▶ _What is being asked_
For the records that follow, please set down exactly the lines between the one holding "camera: 25 degrees left, 5 degrees down" and the one holding "(499, 336) = (438, 141): none -> black candle", inclusive, and only those.

Before-and-after scene images
►
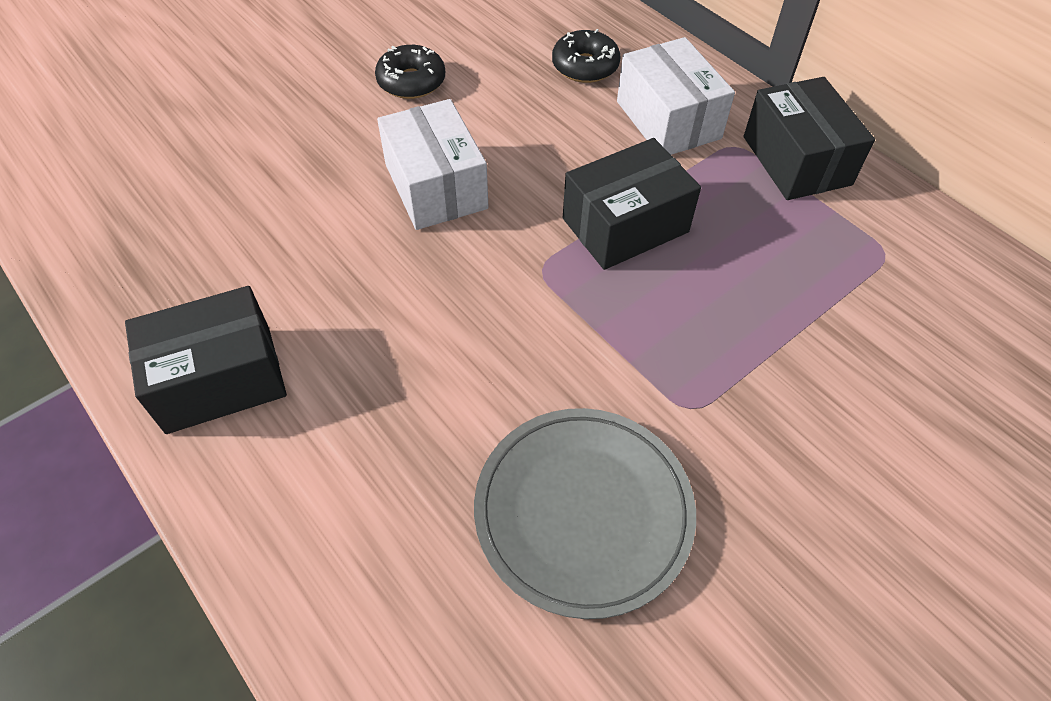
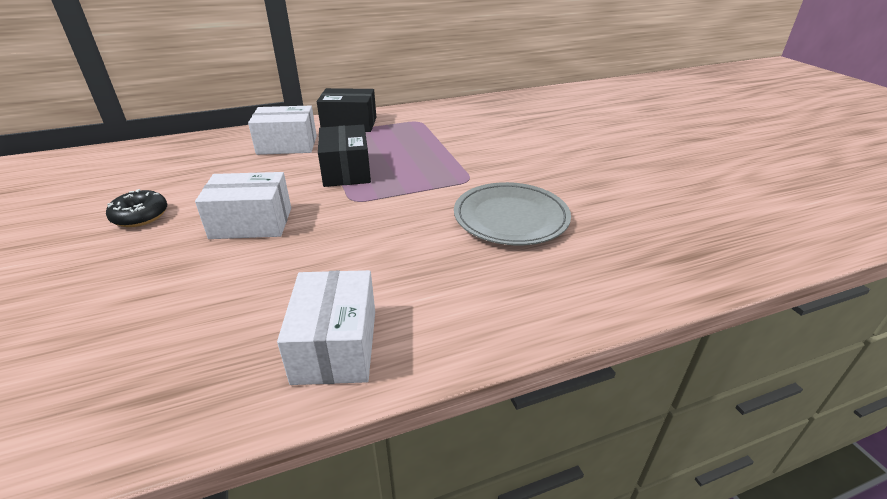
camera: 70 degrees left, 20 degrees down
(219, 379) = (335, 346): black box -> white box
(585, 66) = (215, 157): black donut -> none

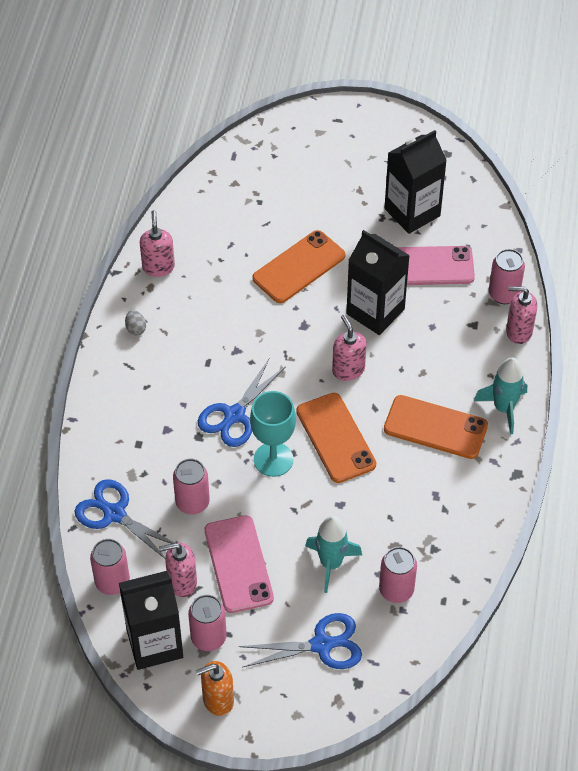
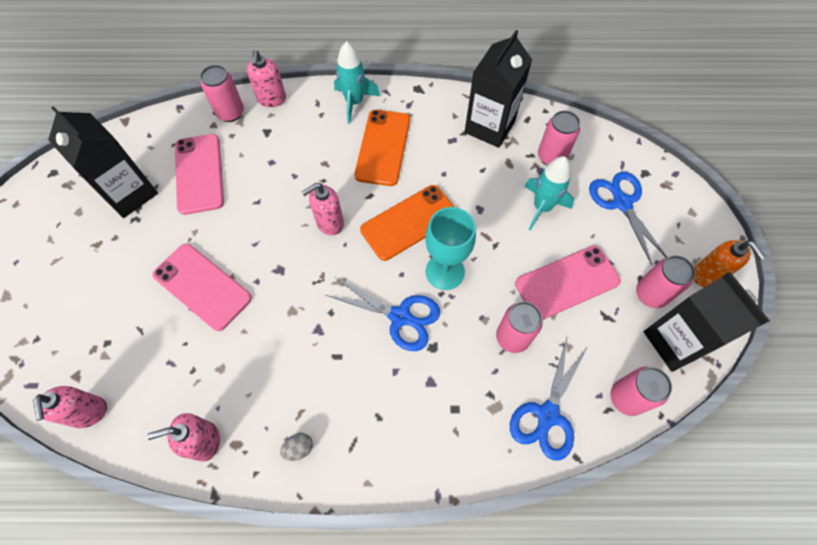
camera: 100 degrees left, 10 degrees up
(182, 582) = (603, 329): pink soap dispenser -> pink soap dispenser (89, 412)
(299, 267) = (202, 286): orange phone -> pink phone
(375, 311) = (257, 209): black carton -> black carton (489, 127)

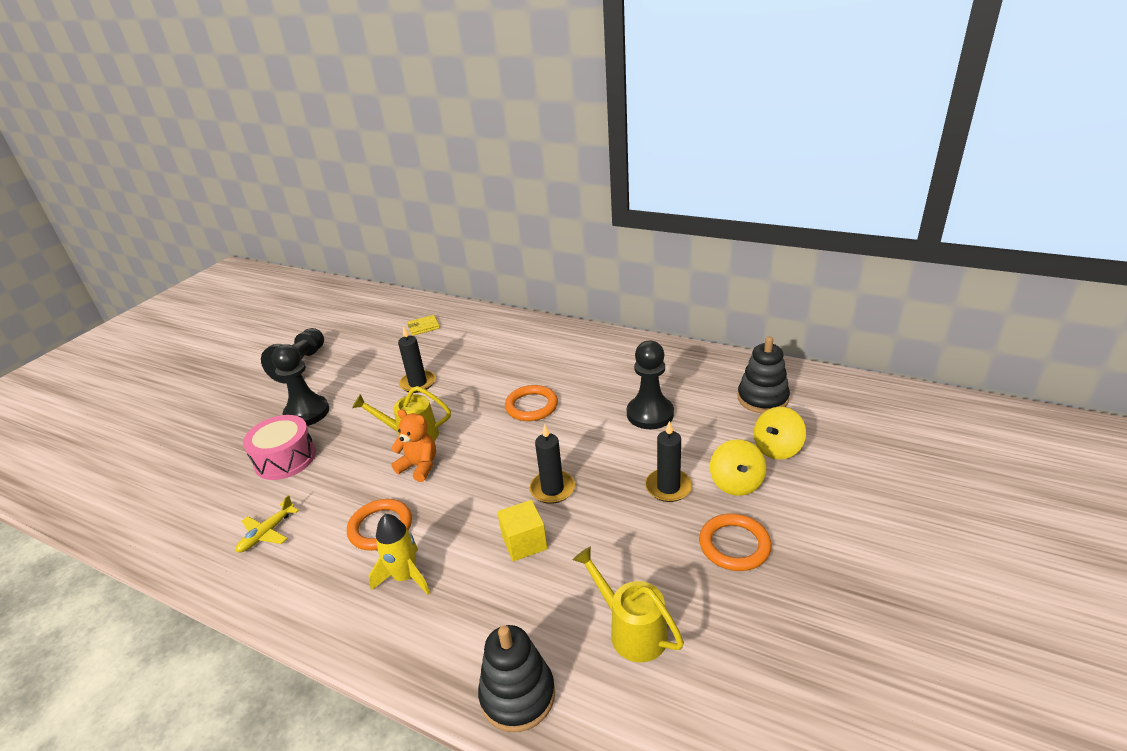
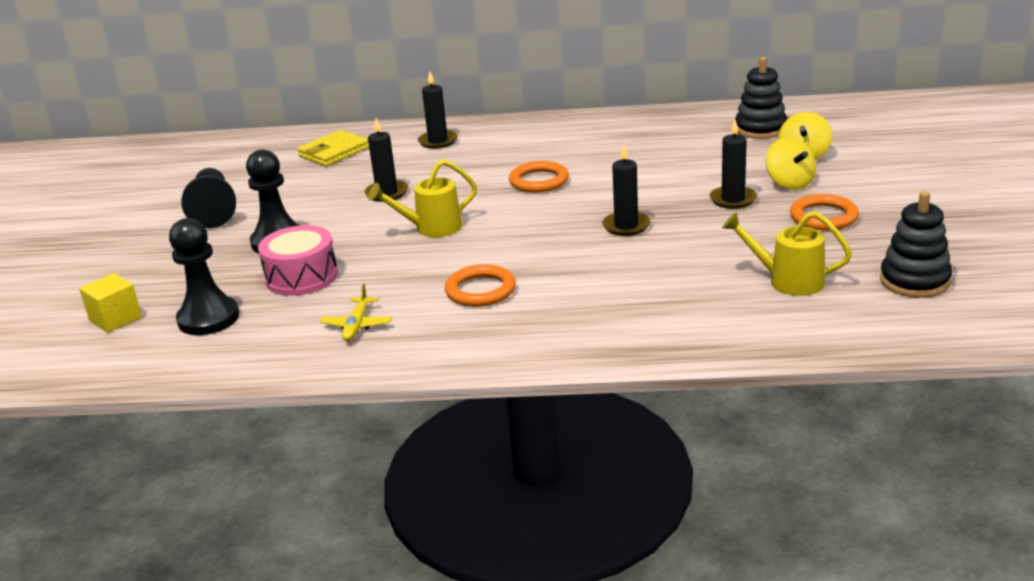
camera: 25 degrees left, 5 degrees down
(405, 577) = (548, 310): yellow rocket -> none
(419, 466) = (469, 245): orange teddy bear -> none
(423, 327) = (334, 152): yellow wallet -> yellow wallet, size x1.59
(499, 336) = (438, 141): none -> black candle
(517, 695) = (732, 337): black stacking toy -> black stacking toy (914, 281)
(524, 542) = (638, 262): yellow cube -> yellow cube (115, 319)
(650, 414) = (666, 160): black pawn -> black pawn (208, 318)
◄
▶ _The completed task_
camera: 25 degrees left, 5 degrees down
(405, 577) = (548, 310): yellow rocket -> none
(419, 466) = (469, 245): orange teddy bear -> none
(423, 327) = (334, 152): yellow wallet -> yellow wallet, size x1.59
(499, 336) = (438, 141): none -> black candle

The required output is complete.